TASK DETAILS: Starting at the line with "red glasses: 5 -> 3" and ending at the line with "pink spinning top: 2 -> 3", print exactly the lines of the entries below. Pictures do not belong in the copy.

Stored dataset items:

╭──

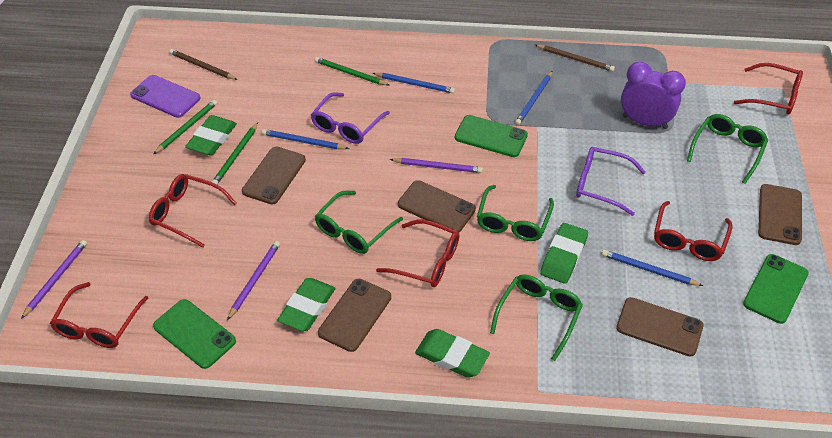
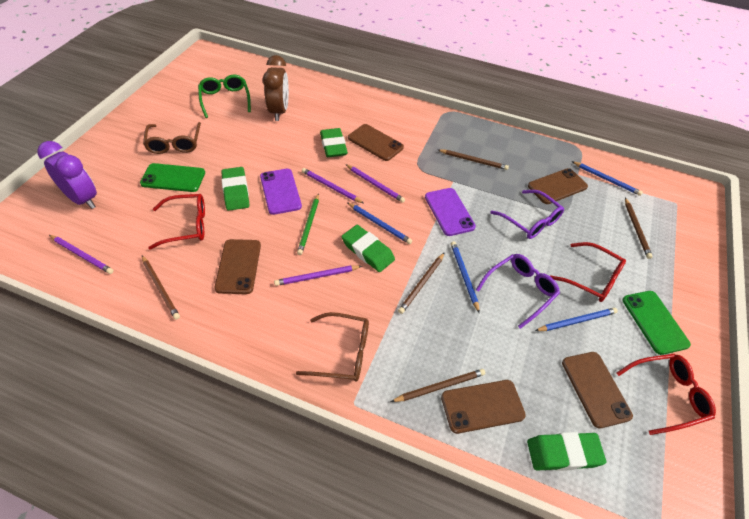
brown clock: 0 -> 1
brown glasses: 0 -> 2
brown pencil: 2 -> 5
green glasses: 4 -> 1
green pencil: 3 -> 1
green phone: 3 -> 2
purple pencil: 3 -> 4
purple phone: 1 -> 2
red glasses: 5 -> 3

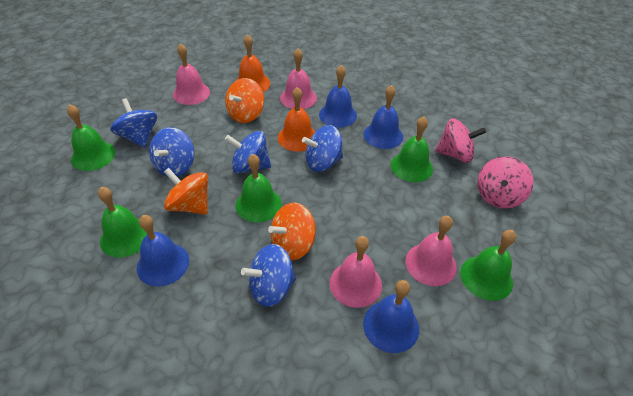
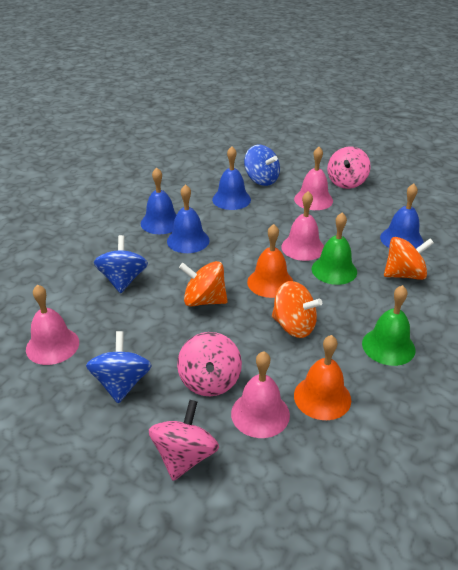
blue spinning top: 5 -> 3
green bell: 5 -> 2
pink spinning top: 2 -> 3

╰──
╭──

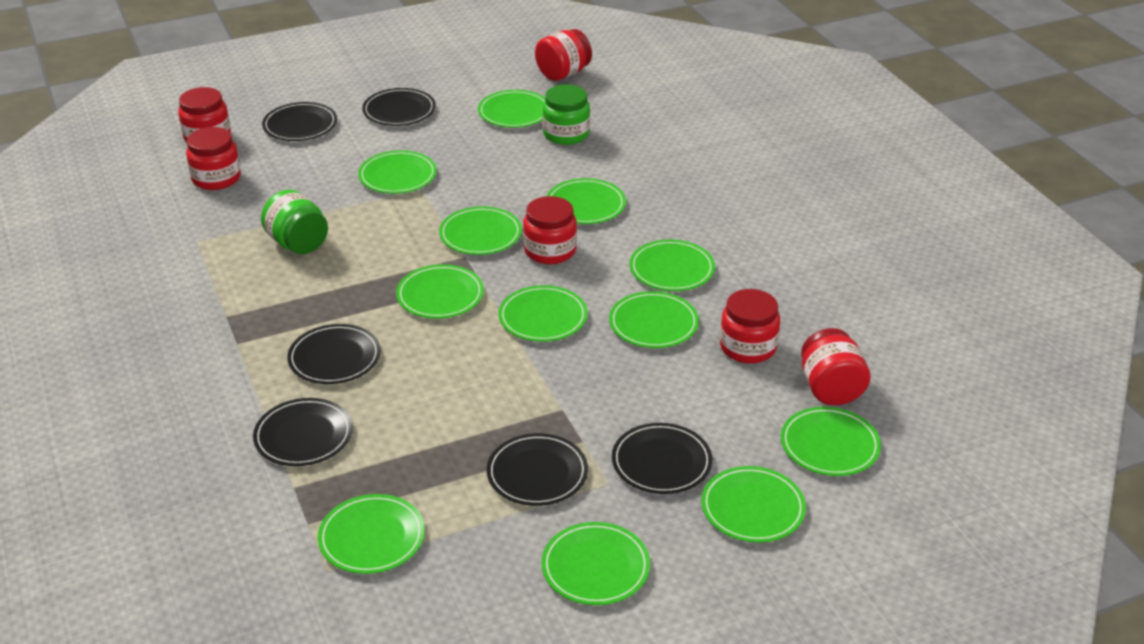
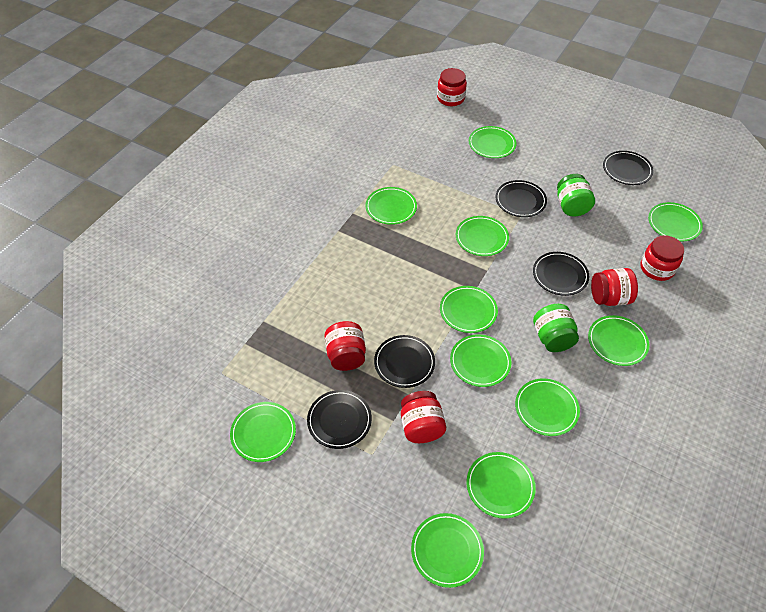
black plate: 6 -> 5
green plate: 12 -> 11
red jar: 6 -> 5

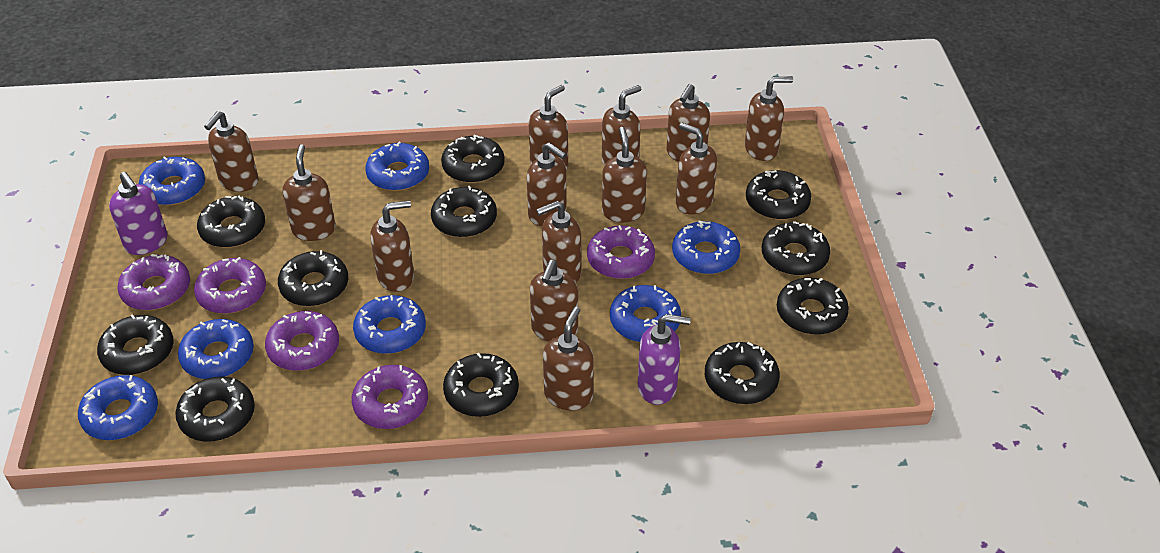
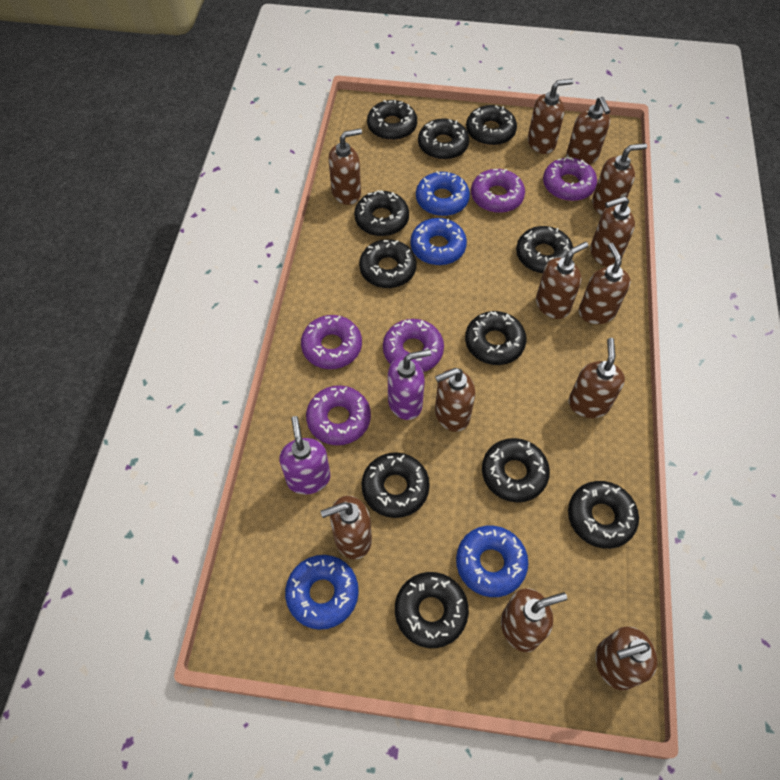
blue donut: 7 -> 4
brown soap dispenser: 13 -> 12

╰──

RESPONSE TO THIS TASK:
red glasses: 5 -> 3

blue spinning top: 5 -> 3
green bell: 5 -> 2
pink spinning top: 2 -> 3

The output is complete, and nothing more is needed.